[Description of the task] Give back exactly the stretch of data below from the line holding "green spinning top [426,133,479,189]" through the line holding "blue spool [187,270,223,318]", both ends included, and leave the remaining lines out.

[Data provided]
%%
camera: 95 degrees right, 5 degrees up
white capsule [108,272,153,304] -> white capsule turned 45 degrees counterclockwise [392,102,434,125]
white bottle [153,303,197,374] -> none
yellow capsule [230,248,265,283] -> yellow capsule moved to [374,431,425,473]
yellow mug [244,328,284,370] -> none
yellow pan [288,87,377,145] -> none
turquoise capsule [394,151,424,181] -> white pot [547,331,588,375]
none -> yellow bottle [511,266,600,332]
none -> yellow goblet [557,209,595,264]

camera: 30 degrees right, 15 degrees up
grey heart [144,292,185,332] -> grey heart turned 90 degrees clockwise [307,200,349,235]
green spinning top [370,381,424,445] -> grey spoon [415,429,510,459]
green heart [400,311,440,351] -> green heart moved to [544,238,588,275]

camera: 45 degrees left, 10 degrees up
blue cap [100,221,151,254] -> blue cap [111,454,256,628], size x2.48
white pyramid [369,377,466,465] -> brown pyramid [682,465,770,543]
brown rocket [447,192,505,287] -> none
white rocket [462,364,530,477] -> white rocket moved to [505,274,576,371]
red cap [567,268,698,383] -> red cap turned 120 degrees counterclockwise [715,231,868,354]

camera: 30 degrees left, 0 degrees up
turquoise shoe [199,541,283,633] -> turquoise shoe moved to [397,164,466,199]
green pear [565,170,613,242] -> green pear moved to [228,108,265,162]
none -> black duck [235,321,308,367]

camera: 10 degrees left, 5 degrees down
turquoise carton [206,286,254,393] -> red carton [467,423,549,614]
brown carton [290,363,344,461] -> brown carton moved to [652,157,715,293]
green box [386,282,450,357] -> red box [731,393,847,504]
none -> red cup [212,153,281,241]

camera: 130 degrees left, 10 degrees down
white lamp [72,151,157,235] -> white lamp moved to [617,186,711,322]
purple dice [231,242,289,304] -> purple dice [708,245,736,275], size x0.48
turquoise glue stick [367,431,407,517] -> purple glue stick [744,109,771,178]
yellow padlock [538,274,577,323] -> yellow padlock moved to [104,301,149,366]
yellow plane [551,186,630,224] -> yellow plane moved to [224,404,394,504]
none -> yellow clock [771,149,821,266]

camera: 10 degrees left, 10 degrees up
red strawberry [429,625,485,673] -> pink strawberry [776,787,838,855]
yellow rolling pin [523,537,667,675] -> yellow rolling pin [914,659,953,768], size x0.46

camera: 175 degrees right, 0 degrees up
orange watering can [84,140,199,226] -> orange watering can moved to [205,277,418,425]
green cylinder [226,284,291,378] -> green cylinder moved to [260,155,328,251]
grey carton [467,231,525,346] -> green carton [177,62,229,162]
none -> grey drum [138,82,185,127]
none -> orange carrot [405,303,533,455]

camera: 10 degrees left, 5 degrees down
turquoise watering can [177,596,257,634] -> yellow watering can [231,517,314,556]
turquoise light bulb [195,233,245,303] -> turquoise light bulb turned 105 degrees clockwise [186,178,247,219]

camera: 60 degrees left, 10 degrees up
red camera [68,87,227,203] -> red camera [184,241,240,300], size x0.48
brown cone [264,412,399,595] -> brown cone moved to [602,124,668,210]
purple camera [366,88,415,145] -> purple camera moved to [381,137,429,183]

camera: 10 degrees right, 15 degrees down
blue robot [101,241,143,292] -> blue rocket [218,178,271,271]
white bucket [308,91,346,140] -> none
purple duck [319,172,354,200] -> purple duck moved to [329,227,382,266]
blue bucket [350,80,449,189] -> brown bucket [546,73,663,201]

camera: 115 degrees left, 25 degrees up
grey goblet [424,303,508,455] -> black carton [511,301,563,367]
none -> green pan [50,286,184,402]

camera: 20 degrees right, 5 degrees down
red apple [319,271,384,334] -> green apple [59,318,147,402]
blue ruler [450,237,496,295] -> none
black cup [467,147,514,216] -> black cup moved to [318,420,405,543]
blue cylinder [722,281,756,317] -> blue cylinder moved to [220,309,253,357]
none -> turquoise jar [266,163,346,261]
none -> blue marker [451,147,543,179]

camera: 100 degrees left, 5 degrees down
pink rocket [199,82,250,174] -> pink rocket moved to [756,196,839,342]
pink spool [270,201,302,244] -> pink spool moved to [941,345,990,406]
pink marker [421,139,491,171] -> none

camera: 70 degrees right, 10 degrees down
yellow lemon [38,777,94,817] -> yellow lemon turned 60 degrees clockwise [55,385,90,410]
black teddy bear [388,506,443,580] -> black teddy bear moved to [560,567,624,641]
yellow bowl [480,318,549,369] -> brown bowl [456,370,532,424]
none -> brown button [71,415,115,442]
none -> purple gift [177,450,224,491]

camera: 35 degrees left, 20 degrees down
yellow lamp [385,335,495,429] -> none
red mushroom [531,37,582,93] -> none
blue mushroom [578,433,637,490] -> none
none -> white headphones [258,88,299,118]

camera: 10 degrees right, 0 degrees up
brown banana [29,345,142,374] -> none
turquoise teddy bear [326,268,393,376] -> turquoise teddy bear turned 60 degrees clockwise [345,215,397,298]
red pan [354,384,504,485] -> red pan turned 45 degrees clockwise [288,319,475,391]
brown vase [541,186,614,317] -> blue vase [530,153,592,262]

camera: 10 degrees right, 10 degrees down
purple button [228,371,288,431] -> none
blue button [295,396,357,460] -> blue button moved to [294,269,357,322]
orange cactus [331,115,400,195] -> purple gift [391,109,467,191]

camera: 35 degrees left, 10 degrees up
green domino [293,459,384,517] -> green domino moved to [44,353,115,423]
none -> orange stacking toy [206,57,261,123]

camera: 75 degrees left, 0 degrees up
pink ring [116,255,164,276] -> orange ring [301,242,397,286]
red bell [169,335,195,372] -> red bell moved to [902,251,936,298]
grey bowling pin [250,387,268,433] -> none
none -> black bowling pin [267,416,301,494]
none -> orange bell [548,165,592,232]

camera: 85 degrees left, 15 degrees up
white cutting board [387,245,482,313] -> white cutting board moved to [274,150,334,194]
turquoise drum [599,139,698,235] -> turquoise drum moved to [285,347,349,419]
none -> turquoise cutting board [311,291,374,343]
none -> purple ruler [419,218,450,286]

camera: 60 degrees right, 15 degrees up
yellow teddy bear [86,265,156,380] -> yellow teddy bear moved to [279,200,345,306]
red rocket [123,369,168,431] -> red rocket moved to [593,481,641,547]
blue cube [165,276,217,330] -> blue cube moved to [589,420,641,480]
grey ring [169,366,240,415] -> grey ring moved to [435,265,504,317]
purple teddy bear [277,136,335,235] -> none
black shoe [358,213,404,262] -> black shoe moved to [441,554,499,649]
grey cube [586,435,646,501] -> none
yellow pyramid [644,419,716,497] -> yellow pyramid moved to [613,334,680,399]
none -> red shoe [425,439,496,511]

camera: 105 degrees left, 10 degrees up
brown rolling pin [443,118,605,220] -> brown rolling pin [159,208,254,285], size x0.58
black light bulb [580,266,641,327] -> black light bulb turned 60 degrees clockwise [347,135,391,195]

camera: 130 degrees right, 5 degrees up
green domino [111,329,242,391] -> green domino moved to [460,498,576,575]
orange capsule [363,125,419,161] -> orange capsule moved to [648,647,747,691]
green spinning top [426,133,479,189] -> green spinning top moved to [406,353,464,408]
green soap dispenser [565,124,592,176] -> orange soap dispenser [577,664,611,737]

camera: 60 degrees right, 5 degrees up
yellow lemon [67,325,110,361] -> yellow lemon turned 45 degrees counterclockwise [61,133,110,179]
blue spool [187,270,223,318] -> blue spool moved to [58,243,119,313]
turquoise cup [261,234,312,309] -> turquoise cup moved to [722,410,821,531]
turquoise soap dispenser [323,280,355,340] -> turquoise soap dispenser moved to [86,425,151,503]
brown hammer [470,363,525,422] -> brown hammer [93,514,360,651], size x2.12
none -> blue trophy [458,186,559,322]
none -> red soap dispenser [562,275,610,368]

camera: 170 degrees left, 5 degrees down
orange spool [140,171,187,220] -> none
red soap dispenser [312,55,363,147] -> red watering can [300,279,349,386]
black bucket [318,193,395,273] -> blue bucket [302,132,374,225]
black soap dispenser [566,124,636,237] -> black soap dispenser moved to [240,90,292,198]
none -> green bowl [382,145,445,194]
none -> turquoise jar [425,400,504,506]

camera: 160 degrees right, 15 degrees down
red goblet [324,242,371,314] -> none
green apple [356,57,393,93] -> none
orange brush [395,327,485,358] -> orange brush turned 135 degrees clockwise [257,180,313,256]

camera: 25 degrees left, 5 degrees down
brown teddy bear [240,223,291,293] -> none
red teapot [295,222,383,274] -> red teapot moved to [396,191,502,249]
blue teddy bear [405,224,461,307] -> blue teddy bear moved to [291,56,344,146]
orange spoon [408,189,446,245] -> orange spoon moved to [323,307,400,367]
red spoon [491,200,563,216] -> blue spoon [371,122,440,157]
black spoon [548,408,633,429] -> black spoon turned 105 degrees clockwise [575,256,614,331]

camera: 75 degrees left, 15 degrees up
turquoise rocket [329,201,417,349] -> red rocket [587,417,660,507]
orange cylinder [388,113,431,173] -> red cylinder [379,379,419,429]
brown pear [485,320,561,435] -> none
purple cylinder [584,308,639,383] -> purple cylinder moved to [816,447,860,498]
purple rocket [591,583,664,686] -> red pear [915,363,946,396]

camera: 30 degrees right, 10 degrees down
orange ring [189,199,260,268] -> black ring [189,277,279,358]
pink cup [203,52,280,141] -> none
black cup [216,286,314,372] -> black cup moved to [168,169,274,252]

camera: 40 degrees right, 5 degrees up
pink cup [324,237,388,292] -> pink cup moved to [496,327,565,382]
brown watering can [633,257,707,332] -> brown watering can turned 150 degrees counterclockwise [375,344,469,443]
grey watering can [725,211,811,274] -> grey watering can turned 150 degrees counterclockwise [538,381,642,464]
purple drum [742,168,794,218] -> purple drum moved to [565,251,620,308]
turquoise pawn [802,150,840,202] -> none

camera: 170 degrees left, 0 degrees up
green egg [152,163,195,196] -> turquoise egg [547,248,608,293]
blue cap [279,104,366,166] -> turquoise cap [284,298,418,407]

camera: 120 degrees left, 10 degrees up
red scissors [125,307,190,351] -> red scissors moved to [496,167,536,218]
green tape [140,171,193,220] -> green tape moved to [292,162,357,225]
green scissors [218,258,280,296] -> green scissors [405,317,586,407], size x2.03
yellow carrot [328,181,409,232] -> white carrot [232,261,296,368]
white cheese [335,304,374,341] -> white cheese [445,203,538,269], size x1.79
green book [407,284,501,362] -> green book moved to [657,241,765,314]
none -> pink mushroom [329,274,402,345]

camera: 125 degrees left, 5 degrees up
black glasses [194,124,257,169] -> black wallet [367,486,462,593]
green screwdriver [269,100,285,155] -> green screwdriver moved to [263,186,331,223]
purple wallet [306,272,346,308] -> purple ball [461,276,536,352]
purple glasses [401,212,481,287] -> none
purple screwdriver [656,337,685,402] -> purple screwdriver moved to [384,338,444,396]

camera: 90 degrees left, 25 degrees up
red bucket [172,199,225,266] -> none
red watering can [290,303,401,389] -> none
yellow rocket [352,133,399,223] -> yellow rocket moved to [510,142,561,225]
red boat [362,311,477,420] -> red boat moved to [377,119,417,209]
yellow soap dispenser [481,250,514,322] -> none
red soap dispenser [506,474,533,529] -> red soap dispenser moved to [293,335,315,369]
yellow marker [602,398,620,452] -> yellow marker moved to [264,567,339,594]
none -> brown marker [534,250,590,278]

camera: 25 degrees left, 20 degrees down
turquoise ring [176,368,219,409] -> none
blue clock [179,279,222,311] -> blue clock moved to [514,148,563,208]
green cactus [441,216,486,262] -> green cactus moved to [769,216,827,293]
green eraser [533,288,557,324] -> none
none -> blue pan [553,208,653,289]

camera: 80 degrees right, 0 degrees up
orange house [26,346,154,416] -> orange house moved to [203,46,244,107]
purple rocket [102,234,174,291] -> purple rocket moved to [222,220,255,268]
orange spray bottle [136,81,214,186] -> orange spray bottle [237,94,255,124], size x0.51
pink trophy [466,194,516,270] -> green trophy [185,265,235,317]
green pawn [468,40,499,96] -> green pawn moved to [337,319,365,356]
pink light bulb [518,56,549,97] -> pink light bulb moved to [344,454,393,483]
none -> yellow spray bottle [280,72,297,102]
%%
[Finished task]
green spinning top [426,133,479,189] -> green spinning top moved to [406,353,464,408]
green soap dispenser [565,124,592,176] -> orange soap dispenser [577,664,611,737]

camera: 60 degrees right, 5 degrees up
yellow lemon [67,325,110,361] -> yellow lemon turned 45 degrees counterclockwise [61,133,110,179]
blue spool [187,270,223,318] -> blue spool moved to [58,243,119,313]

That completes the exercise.